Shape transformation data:
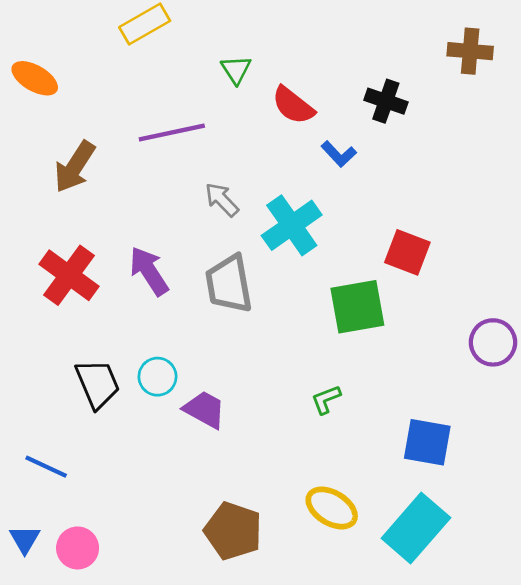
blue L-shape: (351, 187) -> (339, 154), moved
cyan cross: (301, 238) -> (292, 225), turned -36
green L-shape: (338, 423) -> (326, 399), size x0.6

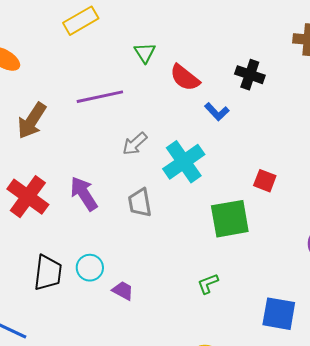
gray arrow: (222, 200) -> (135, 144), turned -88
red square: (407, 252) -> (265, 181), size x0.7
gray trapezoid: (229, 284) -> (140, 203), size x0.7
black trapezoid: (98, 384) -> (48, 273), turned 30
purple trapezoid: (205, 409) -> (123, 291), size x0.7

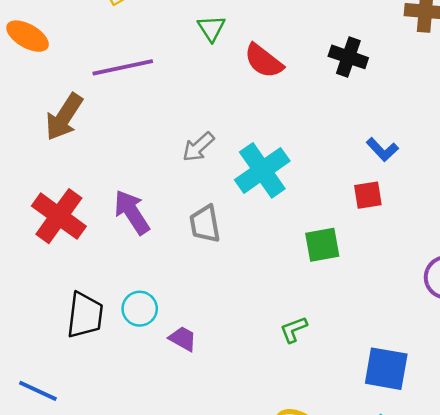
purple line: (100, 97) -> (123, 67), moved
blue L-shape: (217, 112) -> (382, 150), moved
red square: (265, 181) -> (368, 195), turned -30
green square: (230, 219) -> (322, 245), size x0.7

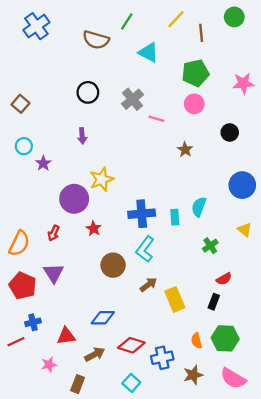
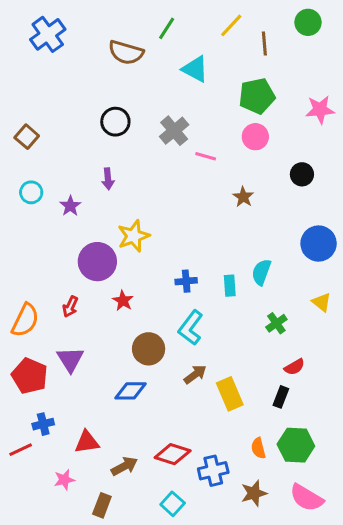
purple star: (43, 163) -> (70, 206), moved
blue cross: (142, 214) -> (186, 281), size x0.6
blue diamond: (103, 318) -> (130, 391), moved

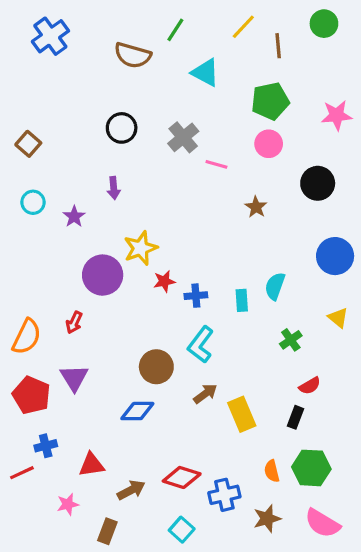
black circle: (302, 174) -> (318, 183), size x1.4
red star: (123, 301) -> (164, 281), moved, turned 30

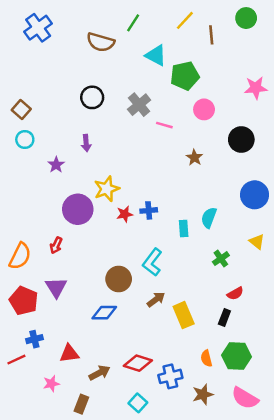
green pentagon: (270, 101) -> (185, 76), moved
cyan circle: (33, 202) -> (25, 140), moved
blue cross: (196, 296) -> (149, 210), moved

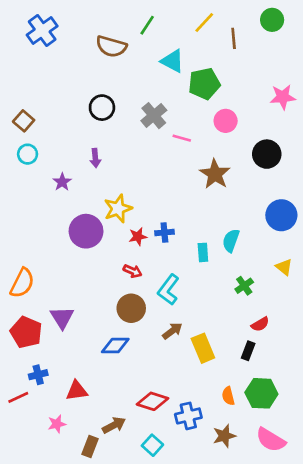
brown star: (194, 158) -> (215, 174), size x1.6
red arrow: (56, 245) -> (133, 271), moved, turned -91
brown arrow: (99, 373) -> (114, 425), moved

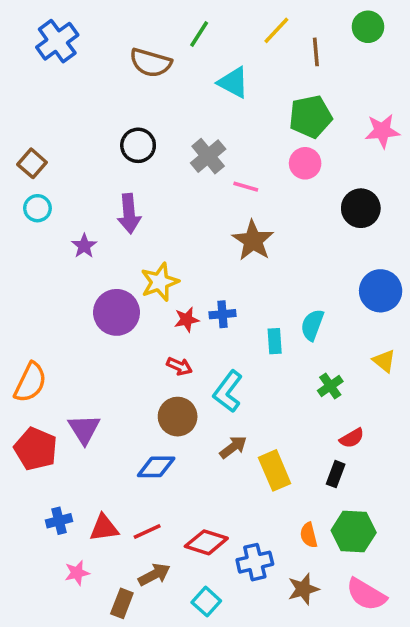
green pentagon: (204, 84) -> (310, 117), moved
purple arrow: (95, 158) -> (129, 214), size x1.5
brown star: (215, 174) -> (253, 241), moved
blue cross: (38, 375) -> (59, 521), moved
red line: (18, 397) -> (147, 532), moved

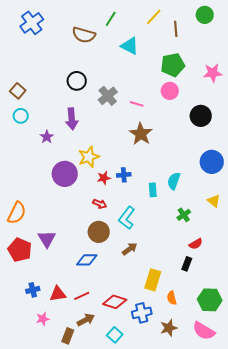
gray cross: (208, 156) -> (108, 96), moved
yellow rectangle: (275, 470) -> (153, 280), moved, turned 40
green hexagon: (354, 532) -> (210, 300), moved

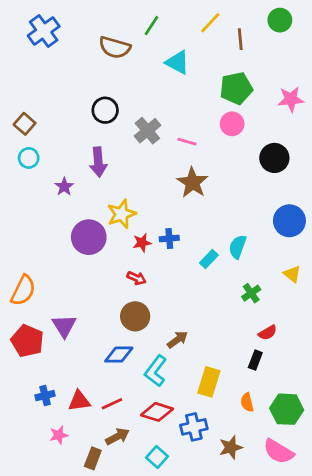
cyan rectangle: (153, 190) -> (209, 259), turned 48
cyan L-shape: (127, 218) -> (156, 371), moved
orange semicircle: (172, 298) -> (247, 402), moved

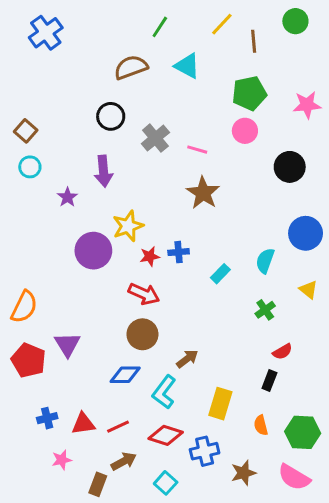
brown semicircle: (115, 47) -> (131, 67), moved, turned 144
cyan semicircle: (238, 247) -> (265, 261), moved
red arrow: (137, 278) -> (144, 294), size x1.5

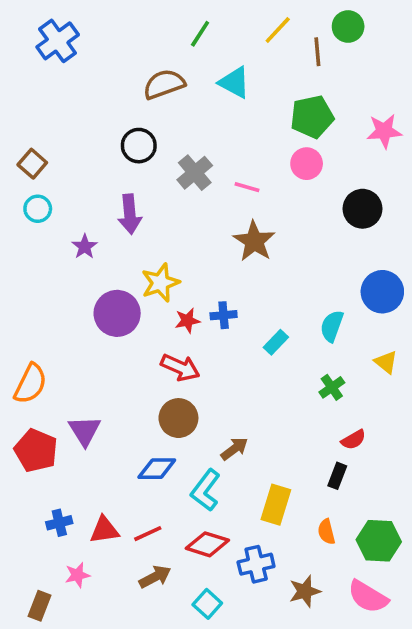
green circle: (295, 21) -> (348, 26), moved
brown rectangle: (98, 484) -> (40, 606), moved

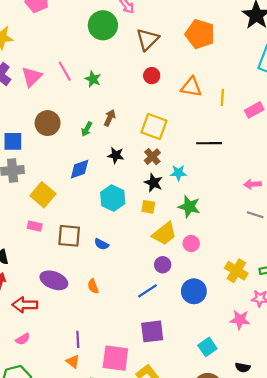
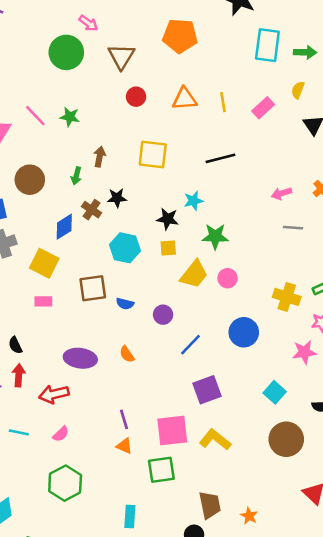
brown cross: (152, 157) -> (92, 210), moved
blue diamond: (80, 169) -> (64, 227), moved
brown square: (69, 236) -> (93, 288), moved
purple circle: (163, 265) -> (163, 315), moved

WHAT TO PRODUCE:
In the entries above, find the line with "yellow rectangle: (275, 470)" and the line with "cyan semicircle: (238, 247)". Write out exactly those two lines and every line between them, pictures excluded.

RESULT OF THE EXERCISE:
yellow rectangle: (275, 470) -> (153, 280), moved, turned 40
green hexagon: (354, 532) -> (210, 300), moved

cyan rectangle: (153, 190) -> (209, 259), turned 48
cyan L-shape: (127, 218) -> (156, 371), moved
orange semicircle: (172, 298) -> (247, 402), moved

brown semicircle: (115, 47) -> (131, 67), moved, turned 144
cyan semicircle: (238, 247) -> (265, 261), moved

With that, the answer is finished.